§ Listed records:
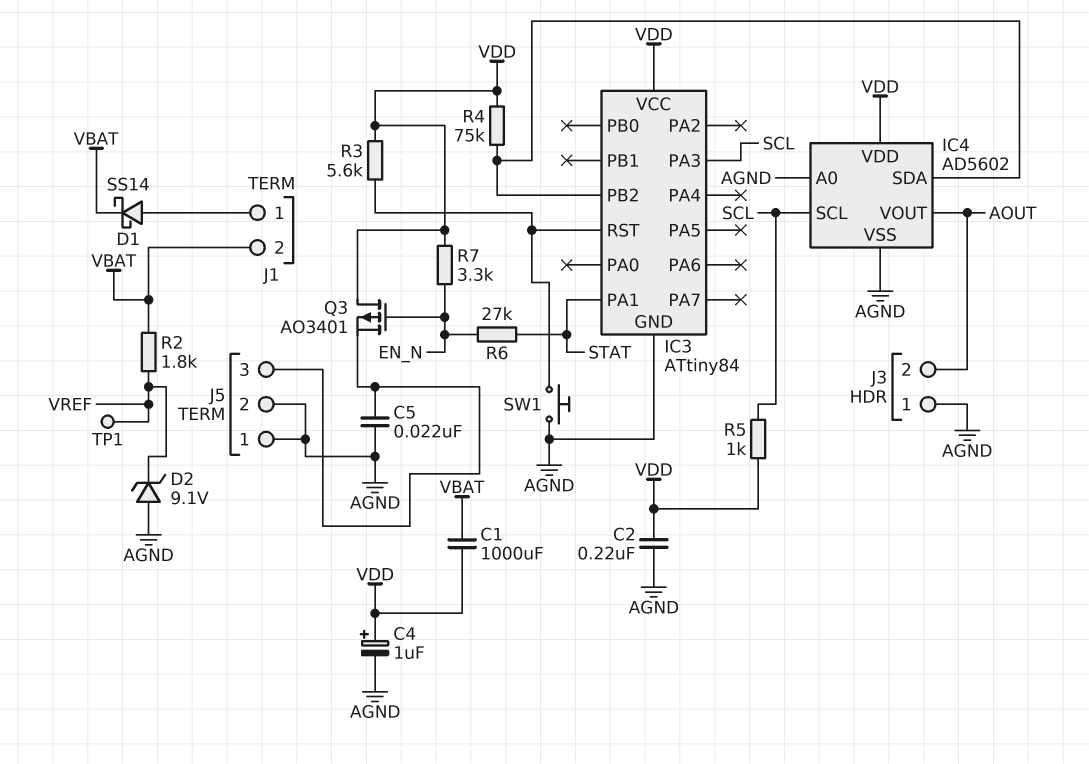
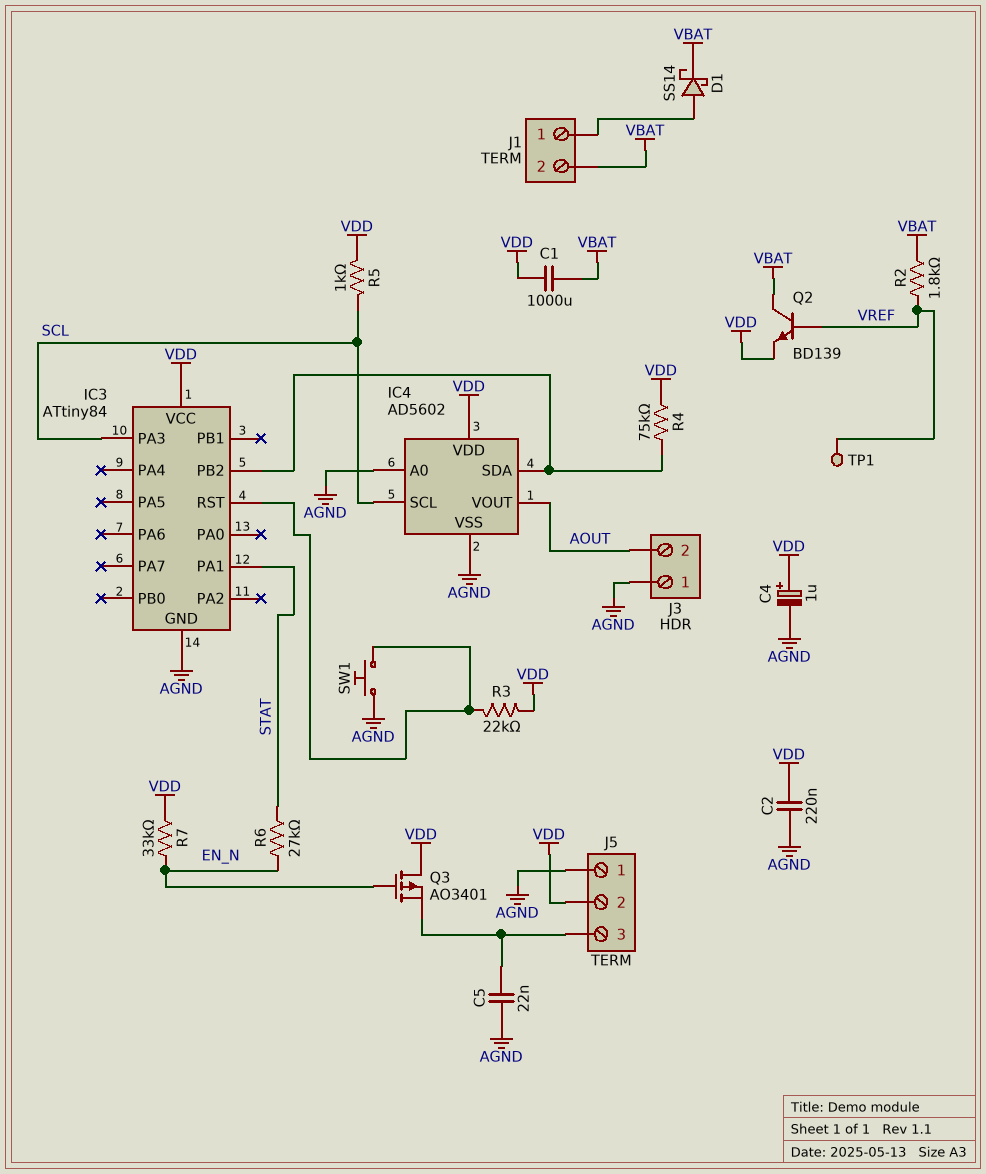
D2: zener 9.1V (A AGND, K VREF) -> none
J5 pin 2: AGND -> VDD
Q2: none -> NPN BD139 (B VREF, C VBAT, E VDD)
R3: 5.6k (IC3/RST, VDD) -> 22k (IC3/RST, VDD)
R7: 3.3k (EN_N, VDD) -> 33k (EN_N, VDD)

§ To do:
Report all lines of the data that include the word "AGND".

§ Response:
D2: zener 9.1V (A AGND, K VREF) -> none
J5 pin 2: AGND -> VDD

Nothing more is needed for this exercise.